What you will do → Exactly how many lines in this data contain the word "XSHUT"? Only the number should be given.

[Version comparison data]
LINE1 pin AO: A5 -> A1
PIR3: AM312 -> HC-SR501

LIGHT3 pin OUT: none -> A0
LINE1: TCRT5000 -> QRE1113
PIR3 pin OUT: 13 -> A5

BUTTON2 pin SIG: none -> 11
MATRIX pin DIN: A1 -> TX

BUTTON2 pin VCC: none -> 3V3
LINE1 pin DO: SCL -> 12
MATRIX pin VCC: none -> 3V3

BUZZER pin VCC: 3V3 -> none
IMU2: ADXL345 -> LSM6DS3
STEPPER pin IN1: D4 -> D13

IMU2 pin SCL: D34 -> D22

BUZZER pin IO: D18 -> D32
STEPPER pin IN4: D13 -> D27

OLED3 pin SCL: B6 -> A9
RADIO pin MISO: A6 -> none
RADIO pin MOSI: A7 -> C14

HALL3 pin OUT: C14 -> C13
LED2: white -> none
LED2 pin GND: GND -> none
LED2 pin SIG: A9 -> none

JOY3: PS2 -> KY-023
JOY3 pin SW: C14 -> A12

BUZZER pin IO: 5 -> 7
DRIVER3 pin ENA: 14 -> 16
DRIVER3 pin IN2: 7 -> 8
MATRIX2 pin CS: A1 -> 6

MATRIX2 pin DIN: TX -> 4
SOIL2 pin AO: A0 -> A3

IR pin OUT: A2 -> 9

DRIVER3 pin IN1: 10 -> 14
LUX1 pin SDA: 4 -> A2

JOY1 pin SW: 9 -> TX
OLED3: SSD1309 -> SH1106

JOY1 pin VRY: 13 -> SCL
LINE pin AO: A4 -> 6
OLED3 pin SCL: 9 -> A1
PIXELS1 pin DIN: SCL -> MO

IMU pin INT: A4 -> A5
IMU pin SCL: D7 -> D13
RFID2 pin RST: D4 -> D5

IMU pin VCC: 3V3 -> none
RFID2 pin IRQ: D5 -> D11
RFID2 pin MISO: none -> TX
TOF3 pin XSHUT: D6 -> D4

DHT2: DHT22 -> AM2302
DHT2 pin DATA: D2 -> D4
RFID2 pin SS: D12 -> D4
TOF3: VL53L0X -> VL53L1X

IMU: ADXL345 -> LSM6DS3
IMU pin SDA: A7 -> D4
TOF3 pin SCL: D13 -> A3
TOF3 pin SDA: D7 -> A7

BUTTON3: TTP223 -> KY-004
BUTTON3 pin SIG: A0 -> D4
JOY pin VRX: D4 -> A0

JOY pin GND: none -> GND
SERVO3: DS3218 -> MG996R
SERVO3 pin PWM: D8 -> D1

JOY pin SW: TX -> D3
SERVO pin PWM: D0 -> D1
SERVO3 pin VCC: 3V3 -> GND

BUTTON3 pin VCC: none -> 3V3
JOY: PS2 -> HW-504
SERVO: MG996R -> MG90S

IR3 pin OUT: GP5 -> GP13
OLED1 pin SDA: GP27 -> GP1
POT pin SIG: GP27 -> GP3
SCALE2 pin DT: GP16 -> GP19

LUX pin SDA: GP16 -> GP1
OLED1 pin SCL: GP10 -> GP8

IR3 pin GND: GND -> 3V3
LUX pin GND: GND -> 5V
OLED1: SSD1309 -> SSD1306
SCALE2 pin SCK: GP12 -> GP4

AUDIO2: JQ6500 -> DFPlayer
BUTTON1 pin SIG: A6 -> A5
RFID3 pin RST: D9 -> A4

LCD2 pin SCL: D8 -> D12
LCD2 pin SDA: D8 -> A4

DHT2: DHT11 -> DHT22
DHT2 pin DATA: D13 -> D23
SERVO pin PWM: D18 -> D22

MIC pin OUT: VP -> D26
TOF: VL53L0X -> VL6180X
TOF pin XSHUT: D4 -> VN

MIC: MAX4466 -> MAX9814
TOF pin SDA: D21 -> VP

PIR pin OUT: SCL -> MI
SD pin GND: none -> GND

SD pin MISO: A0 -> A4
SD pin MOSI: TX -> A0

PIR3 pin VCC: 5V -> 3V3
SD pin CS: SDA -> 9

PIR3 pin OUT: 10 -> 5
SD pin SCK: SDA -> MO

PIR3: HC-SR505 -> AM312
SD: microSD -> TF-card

Exercise solution → 2